++++ Data supplied ++++
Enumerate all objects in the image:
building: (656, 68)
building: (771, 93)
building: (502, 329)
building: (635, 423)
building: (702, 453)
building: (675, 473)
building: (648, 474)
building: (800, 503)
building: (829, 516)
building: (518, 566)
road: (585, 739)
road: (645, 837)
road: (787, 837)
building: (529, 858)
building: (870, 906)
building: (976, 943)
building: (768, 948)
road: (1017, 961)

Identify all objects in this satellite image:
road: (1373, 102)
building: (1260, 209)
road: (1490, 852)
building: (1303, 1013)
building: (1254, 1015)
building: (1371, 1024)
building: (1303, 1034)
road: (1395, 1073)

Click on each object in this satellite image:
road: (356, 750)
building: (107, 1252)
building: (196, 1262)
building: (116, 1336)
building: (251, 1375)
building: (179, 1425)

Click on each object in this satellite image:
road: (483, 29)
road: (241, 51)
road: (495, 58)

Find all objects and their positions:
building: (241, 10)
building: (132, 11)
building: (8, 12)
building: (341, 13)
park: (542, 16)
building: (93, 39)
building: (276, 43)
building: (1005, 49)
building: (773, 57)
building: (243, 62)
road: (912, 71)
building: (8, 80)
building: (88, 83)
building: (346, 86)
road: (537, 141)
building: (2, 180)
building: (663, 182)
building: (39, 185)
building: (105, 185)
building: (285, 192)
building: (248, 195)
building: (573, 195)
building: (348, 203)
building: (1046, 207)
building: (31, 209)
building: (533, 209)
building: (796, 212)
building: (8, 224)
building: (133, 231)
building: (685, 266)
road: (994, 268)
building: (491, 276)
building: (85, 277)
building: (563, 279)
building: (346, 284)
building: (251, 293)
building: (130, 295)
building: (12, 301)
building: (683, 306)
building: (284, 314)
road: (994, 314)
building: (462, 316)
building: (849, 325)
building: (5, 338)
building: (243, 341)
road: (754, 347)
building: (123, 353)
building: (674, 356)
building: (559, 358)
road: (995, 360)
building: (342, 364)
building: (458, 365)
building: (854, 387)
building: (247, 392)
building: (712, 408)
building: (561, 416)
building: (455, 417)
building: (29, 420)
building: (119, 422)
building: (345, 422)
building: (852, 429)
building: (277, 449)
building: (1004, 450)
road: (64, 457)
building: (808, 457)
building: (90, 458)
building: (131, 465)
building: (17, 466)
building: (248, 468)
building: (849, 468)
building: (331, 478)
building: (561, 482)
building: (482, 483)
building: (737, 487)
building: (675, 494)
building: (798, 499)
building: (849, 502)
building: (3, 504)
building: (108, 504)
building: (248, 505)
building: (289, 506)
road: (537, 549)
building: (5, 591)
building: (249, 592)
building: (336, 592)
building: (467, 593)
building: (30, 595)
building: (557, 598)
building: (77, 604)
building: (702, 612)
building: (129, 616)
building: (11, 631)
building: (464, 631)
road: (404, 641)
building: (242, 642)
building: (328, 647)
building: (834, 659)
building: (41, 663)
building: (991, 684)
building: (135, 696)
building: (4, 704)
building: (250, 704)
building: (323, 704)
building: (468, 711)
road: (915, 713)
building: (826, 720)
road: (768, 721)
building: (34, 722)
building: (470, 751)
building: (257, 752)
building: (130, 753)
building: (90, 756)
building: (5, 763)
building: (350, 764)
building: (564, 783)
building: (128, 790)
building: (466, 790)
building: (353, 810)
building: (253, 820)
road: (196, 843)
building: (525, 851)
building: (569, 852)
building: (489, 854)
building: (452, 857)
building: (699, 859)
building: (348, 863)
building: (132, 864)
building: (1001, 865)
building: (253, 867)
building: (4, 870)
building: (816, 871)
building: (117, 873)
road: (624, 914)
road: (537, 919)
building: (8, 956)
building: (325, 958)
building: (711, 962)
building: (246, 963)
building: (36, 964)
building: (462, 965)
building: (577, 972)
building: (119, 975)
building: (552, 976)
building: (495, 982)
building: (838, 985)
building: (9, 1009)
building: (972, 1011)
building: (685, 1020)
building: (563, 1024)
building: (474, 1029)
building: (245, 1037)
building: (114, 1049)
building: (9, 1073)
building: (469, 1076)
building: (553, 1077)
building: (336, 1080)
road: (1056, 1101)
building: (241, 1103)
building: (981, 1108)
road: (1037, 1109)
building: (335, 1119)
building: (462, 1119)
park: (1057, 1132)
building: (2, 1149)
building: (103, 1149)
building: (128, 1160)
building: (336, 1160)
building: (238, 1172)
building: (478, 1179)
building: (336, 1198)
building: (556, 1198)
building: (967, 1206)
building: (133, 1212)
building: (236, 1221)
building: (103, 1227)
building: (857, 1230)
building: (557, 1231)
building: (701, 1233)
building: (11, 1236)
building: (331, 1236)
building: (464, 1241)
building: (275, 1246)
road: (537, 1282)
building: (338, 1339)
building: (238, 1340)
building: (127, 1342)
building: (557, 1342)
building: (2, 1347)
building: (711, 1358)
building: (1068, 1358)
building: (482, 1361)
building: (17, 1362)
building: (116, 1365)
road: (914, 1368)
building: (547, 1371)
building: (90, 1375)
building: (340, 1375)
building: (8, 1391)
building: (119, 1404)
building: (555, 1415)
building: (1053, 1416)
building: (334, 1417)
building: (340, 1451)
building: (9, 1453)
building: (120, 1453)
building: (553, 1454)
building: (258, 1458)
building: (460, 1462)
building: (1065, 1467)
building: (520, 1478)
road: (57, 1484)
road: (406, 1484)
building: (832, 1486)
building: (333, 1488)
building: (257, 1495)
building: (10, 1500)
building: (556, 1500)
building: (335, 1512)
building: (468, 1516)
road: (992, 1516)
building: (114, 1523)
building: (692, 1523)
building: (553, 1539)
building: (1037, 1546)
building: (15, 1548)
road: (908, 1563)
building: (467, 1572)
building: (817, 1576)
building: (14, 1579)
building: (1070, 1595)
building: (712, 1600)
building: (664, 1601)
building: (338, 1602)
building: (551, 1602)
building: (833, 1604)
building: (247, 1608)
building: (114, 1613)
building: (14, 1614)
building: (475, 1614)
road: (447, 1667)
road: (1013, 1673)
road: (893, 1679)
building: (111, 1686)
++++
▸ **Problem statement**
Go through the lines of the material, counting those with the word "objects"; afterward give only the total.

▸ **Task response**
3